### What is asked
In the records that follow, locate every line with "across" and extract it.

### Data extract

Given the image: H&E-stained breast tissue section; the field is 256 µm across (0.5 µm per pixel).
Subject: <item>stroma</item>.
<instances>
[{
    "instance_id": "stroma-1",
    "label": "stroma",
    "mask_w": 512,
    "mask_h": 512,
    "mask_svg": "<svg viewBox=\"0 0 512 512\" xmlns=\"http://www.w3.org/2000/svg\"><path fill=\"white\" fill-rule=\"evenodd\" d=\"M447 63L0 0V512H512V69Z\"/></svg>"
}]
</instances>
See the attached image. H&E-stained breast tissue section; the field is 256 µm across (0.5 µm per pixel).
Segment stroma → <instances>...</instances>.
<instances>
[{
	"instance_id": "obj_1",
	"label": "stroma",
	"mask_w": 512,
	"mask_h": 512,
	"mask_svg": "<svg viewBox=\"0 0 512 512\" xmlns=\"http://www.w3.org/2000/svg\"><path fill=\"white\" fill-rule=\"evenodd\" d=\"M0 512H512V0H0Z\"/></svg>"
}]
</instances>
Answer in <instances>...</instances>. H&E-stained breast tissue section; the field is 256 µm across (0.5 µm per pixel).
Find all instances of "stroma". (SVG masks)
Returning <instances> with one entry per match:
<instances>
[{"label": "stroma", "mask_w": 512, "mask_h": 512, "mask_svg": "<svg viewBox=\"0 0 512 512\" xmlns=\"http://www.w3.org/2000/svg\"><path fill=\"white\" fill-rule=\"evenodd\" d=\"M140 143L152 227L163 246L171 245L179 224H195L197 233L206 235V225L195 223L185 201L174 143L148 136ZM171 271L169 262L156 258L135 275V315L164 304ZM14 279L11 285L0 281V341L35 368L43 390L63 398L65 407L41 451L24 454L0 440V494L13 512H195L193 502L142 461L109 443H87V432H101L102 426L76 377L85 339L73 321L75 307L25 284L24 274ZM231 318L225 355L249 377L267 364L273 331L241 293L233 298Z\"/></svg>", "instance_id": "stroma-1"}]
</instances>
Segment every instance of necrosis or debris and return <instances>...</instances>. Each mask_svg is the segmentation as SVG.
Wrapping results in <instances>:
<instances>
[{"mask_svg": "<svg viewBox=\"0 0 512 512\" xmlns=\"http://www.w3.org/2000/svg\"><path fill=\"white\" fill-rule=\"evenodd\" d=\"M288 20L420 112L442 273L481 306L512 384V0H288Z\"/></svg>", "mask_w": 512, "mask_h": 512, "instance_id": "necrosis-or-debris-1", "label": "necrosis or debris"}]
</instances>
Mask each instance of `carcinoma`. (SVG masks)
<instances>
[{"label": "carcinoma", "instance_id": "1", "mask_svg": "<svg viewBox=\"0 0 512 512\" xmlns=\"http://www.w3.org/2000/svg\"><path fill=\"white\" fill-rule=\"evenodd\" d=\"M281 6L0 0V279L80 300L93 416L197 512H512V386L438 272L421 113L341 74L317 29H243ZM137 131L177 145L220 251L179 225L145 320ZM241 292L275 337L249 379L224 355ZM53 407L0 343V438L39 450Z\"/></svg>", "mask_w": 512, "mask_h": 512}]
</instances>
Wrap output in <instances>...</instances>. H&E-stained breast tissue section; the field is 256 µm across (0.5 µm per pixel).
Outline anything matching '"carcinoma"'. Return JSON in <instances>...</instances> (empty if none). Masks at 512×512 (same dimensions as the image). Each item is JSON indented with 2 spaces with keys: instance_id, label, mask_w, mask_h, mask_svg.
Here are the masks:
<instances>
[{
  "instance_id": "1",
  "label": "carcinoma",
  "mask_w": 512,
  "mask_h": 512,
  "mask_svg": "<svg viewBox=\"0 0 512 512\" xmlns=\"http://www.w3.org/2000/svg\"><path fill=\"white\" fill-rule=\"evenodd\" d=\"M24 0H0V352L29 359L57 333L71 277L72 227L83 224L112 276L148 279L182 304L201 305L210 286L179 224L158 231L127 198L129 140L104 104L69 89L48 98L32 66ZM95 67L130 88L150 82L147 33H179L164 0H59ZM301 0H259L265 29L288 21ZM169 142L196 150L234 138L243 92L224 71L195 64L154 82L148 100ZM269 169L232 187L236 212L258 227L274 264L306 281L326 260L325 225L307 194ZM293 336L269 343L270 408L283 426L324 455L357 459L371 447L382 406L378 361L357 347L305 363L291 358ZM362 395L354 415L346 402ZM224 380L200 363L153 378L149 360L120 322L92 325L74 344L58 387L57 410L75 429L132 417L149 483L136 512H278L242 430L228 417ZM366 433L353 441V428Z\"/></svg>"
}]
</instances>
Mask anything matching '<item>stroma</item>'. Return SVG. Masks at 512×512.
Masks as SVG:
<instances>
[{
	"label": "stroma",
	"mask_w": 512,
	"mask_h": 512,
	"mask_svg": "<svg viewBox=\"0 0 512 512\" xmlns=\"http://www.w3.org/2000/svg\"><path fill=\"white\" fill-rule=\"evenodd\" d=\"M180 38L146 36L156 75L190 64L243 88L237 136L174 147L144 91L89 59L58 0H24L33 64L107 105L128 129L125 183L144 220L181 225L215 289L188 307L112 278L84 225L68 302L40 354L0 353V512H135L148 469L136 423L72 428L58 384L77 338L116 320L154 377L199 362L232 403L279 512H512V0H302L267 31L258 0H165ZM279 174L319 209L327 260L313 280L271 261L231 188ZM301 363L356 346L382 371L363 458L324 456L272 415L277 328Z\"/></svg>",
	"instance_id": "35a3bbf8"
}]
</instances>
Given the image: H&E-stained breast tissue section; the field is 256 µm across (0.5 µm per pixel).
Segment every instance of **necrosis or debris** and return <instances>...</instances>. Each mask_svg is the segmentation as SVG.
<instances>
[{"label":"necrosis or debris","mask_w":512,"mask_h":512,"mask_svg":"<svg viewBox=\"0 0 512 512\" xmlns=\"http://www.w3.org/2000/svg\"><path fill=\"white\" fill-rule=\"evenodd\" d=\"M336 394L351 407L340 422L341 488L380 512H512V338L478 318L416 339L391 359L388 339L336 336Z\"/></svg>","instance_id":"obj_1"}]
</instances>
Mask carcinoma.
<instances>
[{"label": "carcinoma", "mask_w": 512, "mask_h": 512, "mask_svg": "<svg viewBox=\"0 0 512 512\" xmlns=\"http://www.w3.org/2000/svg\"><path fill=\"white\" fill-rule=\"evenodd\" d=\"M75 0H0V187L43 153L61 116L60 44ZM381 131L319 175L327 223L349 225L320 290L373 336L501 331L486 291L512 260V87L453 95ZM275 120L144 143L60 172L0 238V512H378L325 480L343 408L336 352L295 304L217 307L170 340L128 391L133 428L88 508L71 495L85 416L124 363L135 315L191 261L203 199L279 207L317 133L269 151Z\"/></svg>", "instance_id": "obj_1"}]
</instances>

### Exercise solution
Given the image: H&E-stained breast tissue section; the field is 256 µm across (0.5 µm per pixel).
See the attached image. H&E-stained breast tissue section; the field is 256 µm across (0.5 µm per pixel).
Answer in <instances>...</instances>. H&E-stained breast tissue section; the field is 256 µm across (0.5 µm per pixel).
Wrap output in <instances>...</instances>. H&E-stained breast tissue section; the field is 256 µm across (0.5 µm per pixel).
Given the image: H&E-stained breast tissue section; the field is 256 µm across (0.5 µm per pixel).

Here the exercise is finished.